WHAT THE TASK REQUIRES
Set the listing down exactly; no pictures.

BEGIN RECORDS

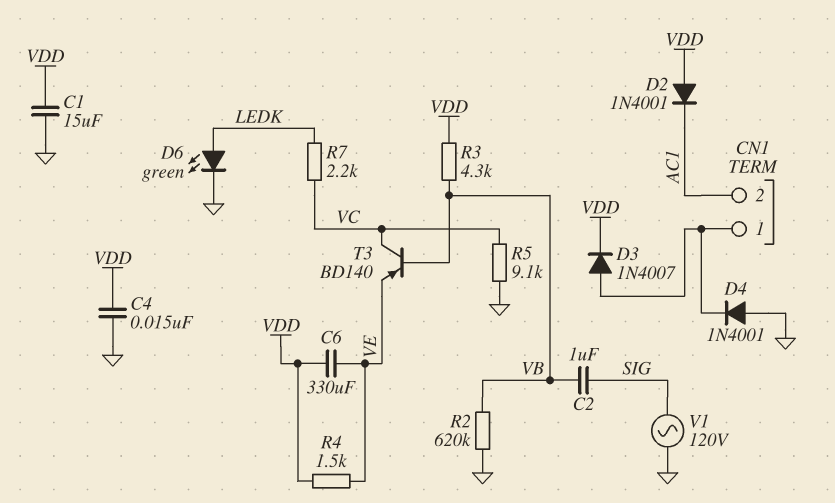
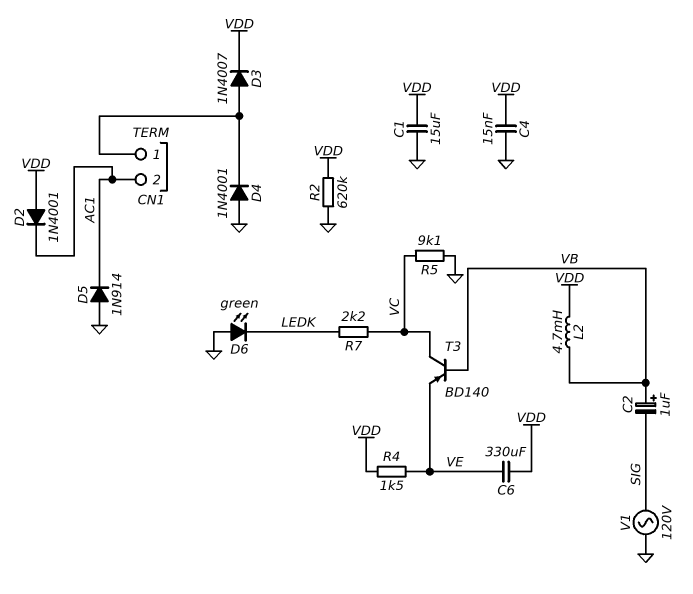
C2: 1uF (SIG, VB) -> 1uF (plus VB, minus SIG)
D5: none -> diode 1N914 (A GND, K AC1)
D6: LED green (A LEDK, K GND) -> LED green (A GND, K LEDK)
L2: none -> 4.7mH (VB, VDD)
R2: 620k (GND, VB) -> 620k (GND, VDD)
R3: 4.3k (VB, VDD) -> none

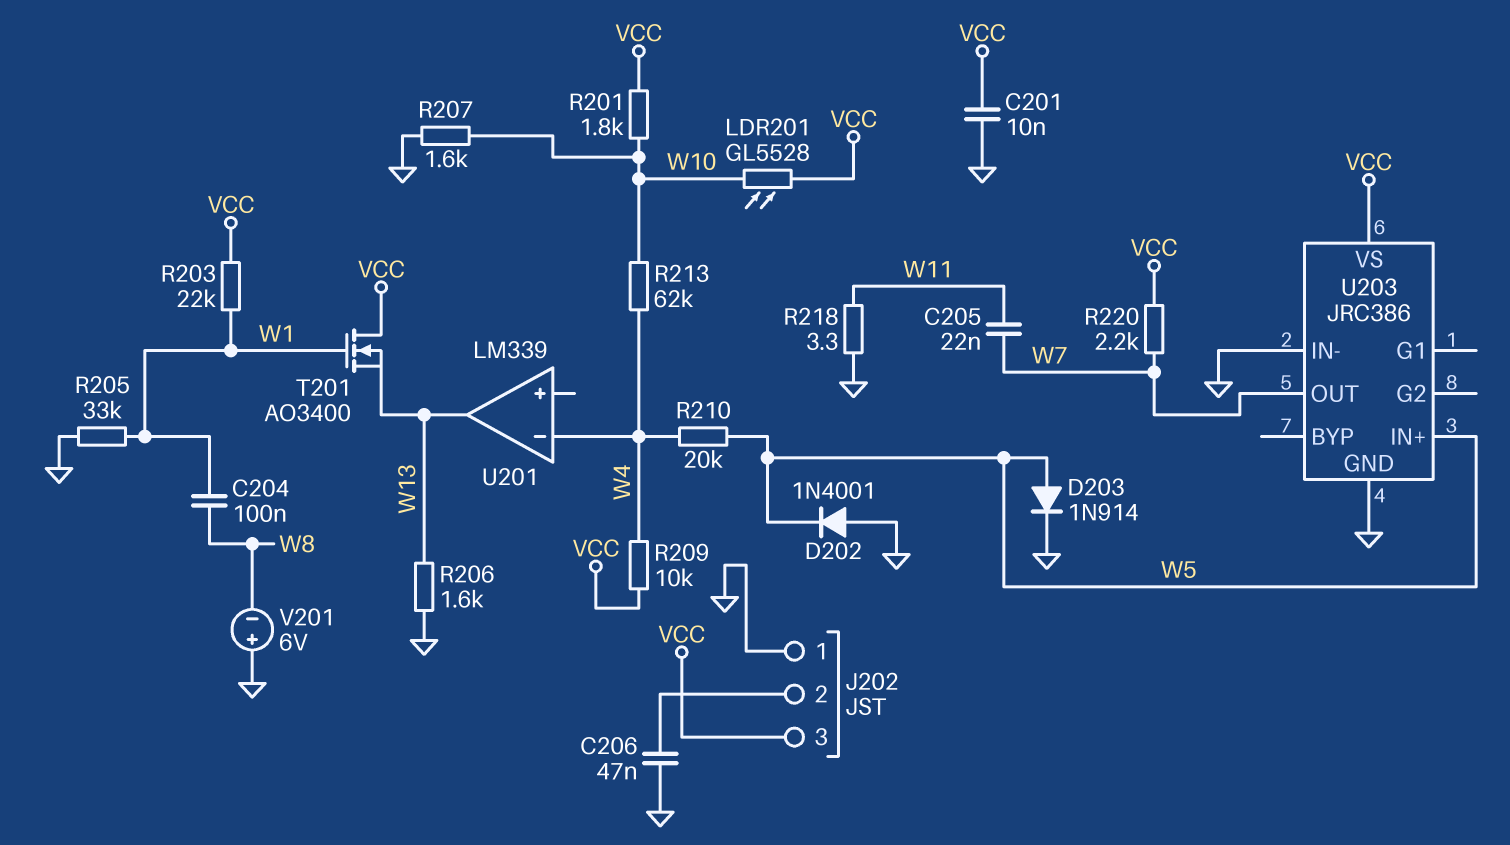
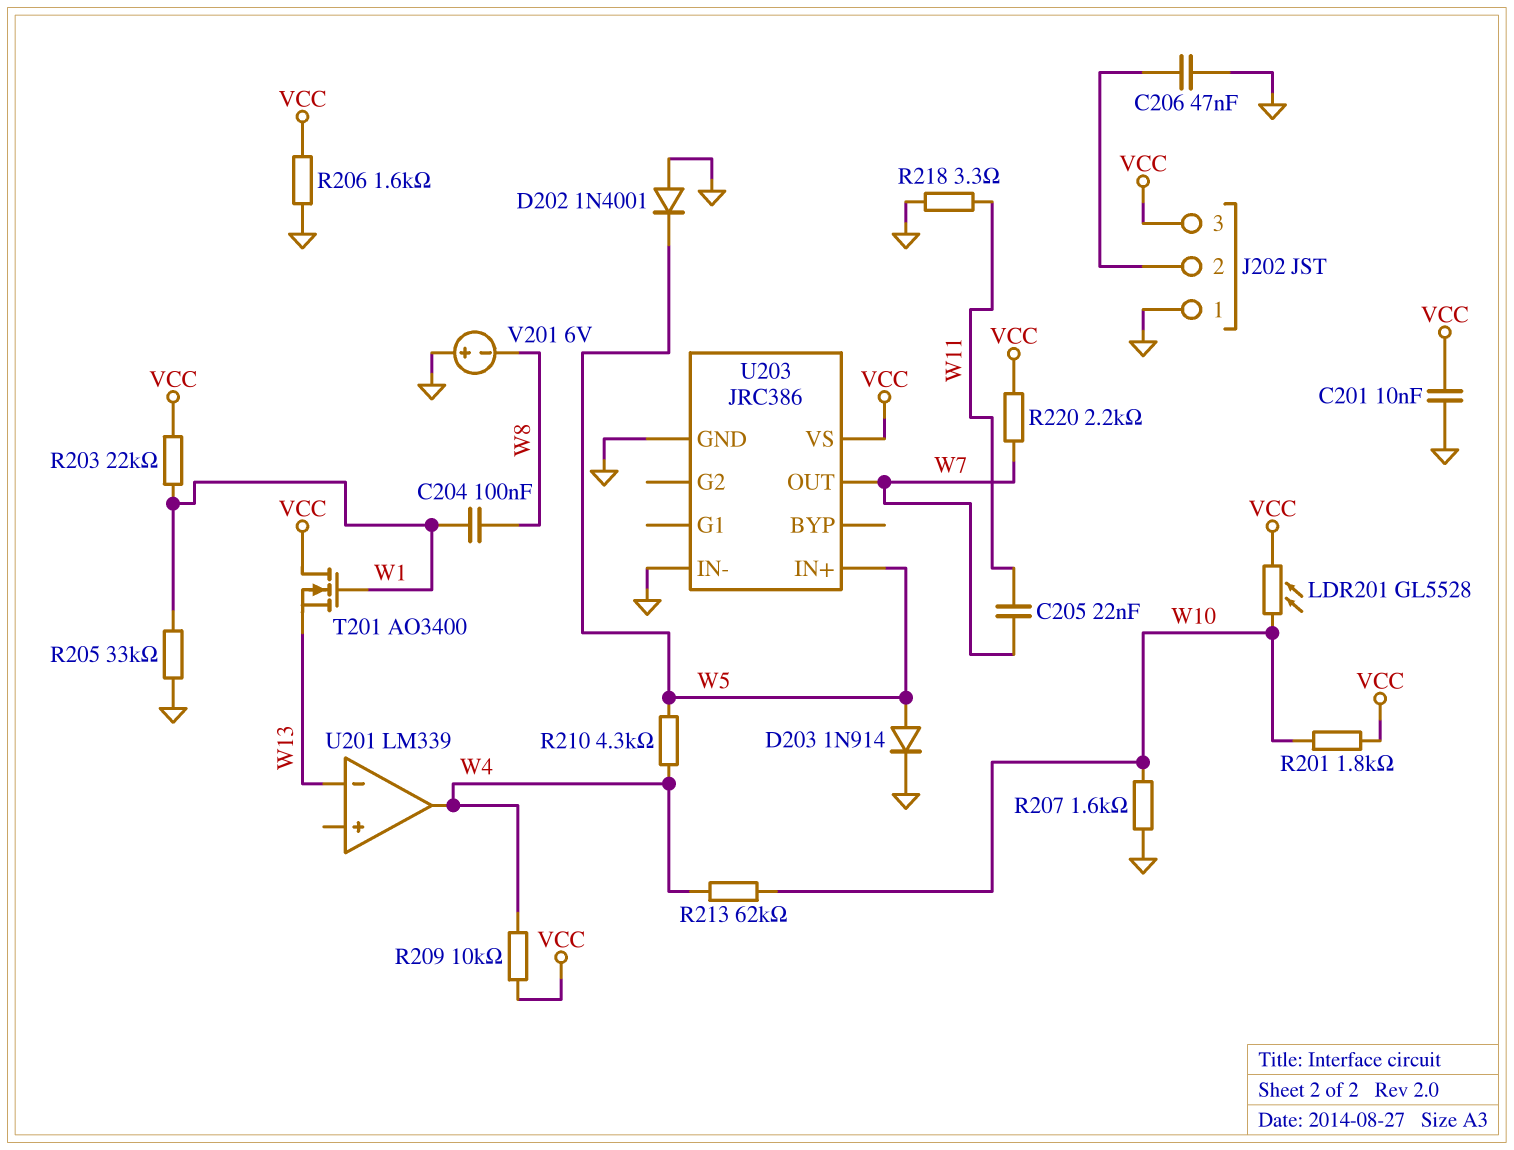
R206: 1.6k (GND, W13) -> 1.6k (GND, VCC)
R210: 20k (W4, W5) -> 4.3k (W4, W5)
U201 pin in-: W4 -> W13
U201 pin out: W13 -> W4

END RECORDS

WRITTEN SOLUTION
C2: 1uF (SIG, VB) -> 1uF (plus VB, minus SIG)
D5: none -> diode 1N914 (A GND, K AC1)
D6: LED green (A LEDK, K GND) -> LED green (A GND, K LEDK)
L2: none -> 4.7mH (VB, VDD)
R2: 620k (GND, VB) -> 620k (GND, VDD)
R3: 4.3k (VB, VDD) -> none

R206: 1.6k (GND, W13) -> 1.6k (GND, VCC)
R210: 20k (W4, W5) -> 4.3k (W4, W5)
U201 pin in-: W4 -> W13
U201 pin out: W13 -> W4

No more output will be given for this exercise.